Coordinate-based object records:
*** Block opens ***

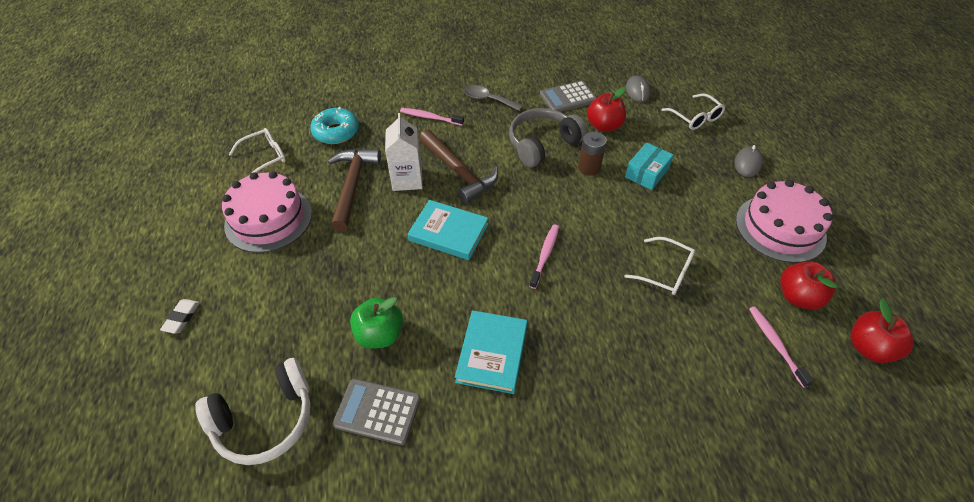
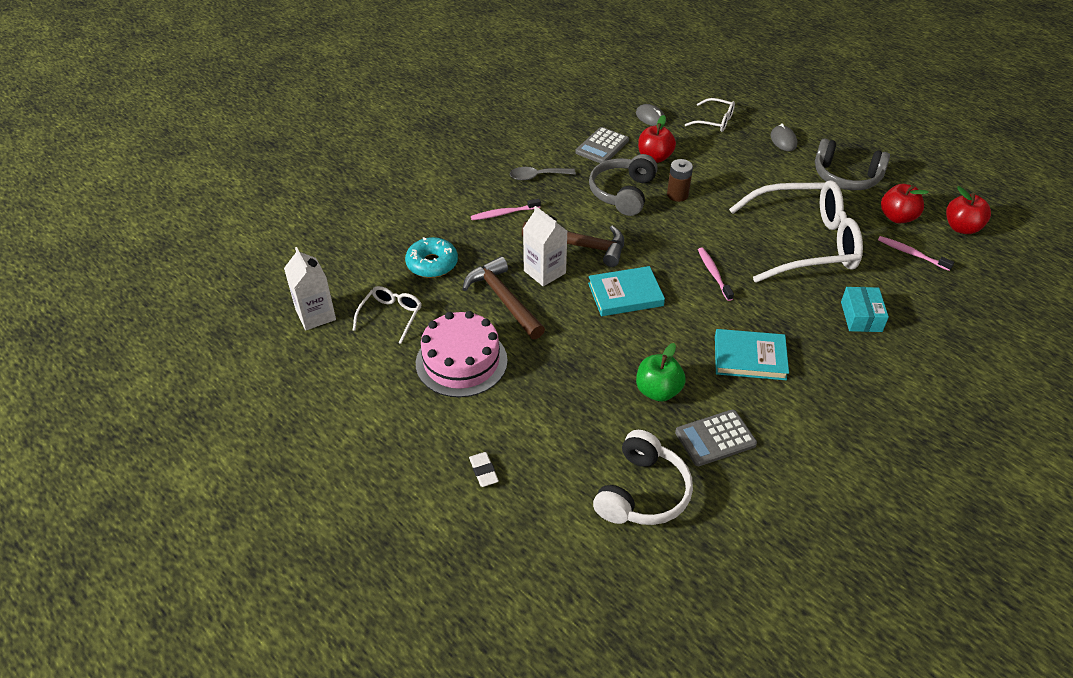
camera: 35 degrees left, 5 degrees down
(222, 131) = (315, 315): none -> white carton
(492, 353) = (749, 357): turquoise book -> turquoise book turned 60 degrees counterclockwise
(646, 173) = (722, 179): turquoise box -> turquoise box (861, 316)
(665, 272) = (804, 243): white glasses -> white glasses, size x2.23
(780, 228) = (846, 177): pink cake -> grey headphones

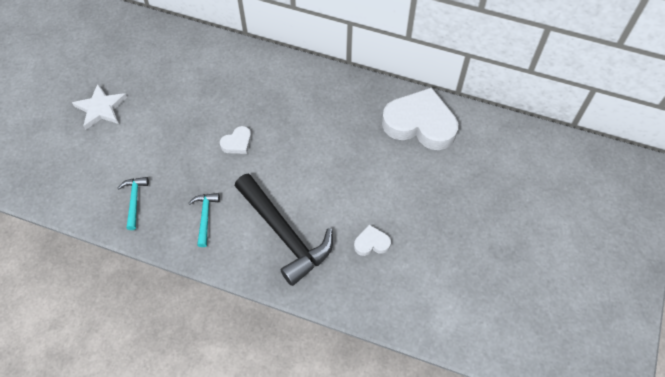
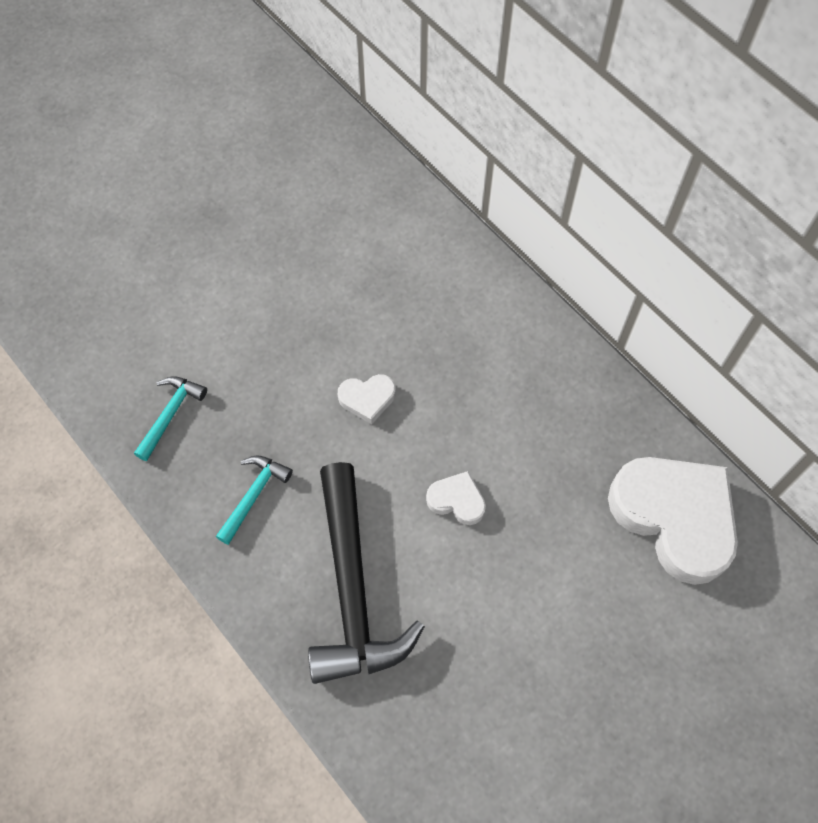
camera: 30 degrees right, 5 degrees up
(101, 108) = (205, 241): white star -> none
(371, 243) = (476, 680): white heart -> white heart (457, 500)

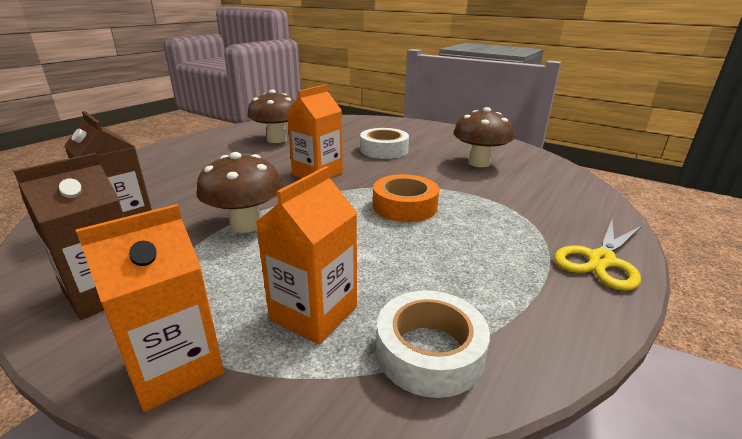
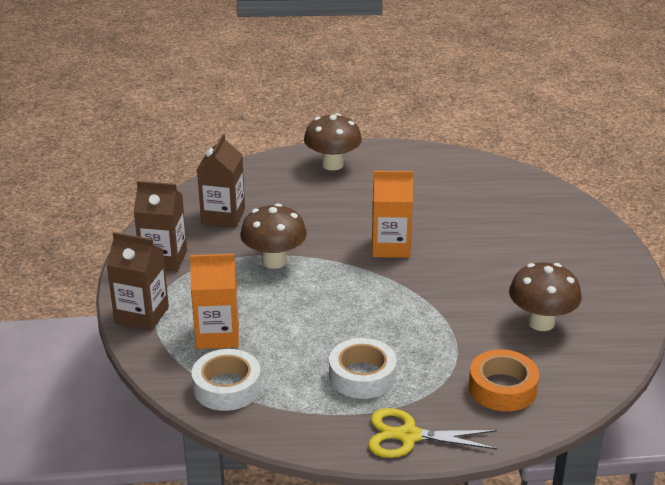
camera: 55 degrees right, 5 degrees up
(175, 368) = (142, 315): orange carton -> brown carton
(276, 140) = (433, 187): brown mushroom -> brown mushroom (332, 164)
(384, 150) = (494, 255): white tape -> white tape (362, 376)
(404, 206) = (386, 315): orange tape -> orange tape (502, 388)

*** Block closes ***

Repeat the records above exactly, from the first line through the line that contains "(101, 108) = (205, 241): white star -> none", and leave out the pictures.

camera: 35 degrees left, 5 degrees down
(222, 131) = (315, 315): none -> white carton
(492, 353) = (749, 357): turquoise book -> turquoise book turned 60 degrees counterclockwise
(646, 173) = (722, 179): turquoise box -> turquoise box (861, 316)
(665, 272) = (804, 243): white glasses -> white glasses, size x2.23
(780, 228) = (846, 177): pink cake -> grey headphones

camera: 30 degrees right, 5 degrees up
(101, 108) = (205, 241): white star -> none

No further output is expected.